ASSIGNED TASK:
Copy each entry below exactly. No images.

RECORDS SUPPLIED:

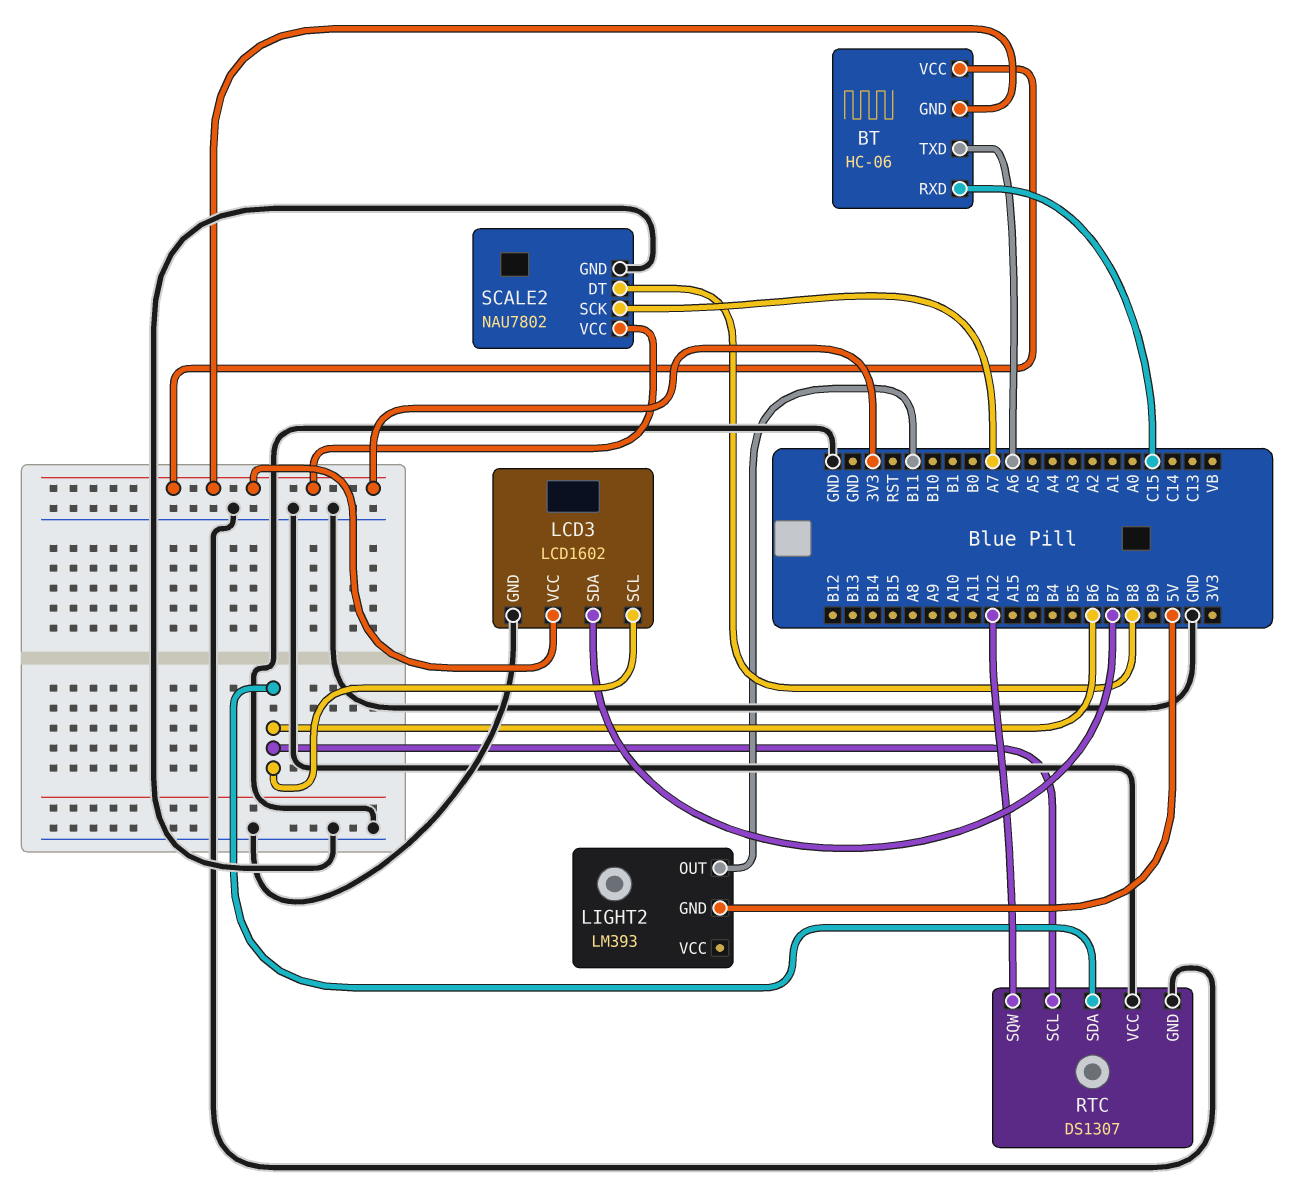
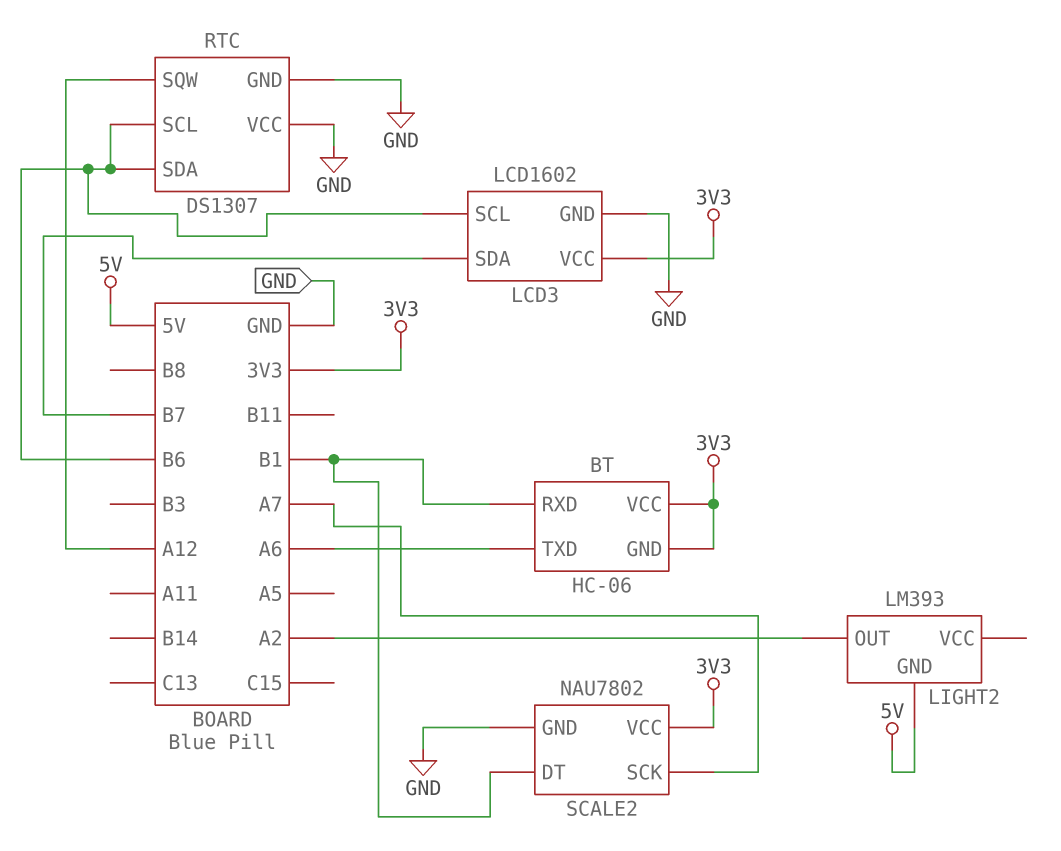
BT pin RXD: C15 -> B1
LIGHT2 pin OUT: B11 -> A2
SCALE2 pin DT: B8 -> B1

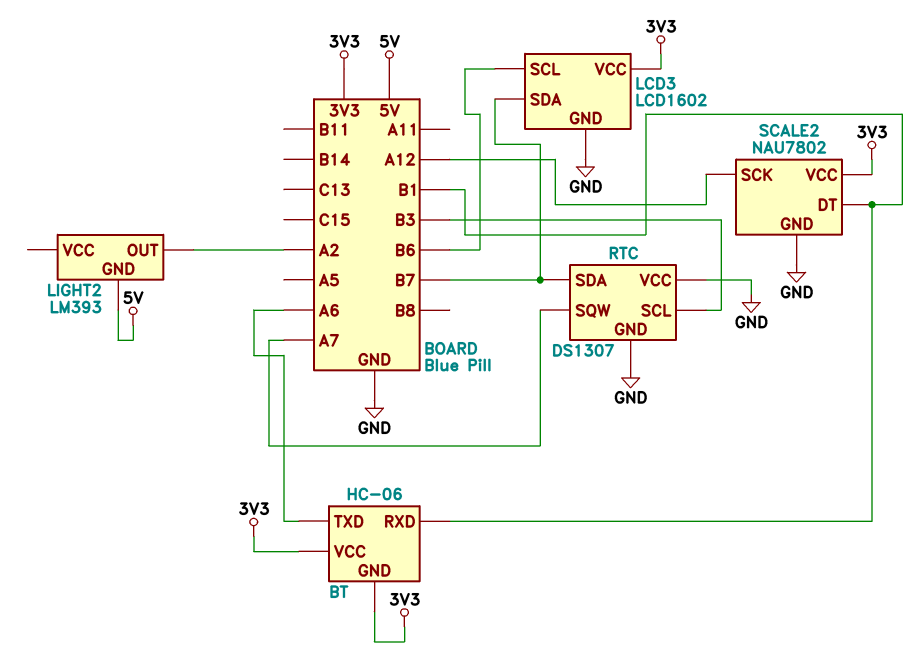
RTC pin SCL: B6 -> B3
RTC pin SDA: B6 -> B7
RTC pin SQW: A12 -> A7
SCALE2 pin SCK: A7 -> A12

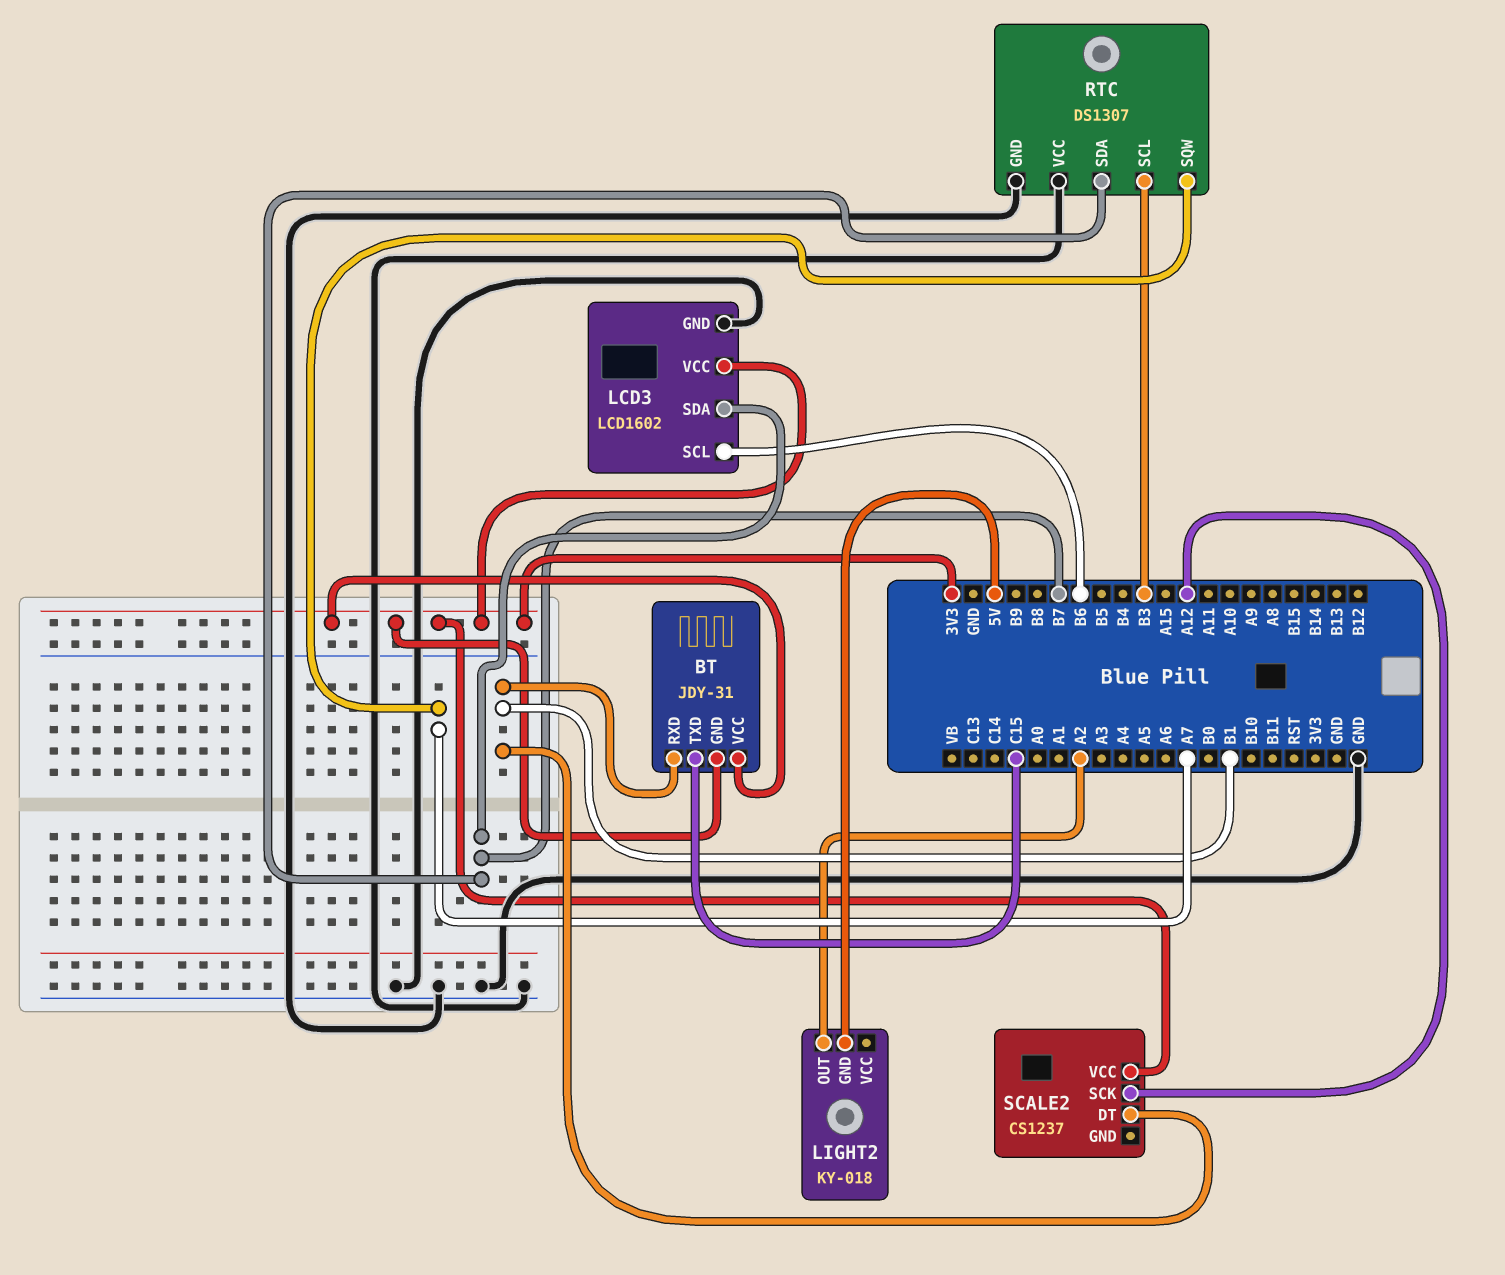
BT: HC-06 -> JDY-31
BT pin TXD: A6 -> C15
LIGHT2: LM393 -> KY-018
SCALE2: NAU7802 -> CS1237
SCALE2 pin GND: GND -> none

TASK OUTPUT:
BT pin RXD: C15 -> B1
LIGHT2 pin OUT: B11 -> A2
SCALE2 pin DT: B8 -> B1

RTC pin SCL: B6 -> B3
RTC pin SDA: B6 -> B7
RTC pin SQW: A12 -> A7
SCALE2 pin SCK: A7 -> A12

BT: HC-06 -> JDY-31
BT pin TXD: A6 -> C15
LIGHT2: LM393 -> KY-018
SCALE2: NAU7802 -> CS1237
SCALE2 pin GND: GND -> none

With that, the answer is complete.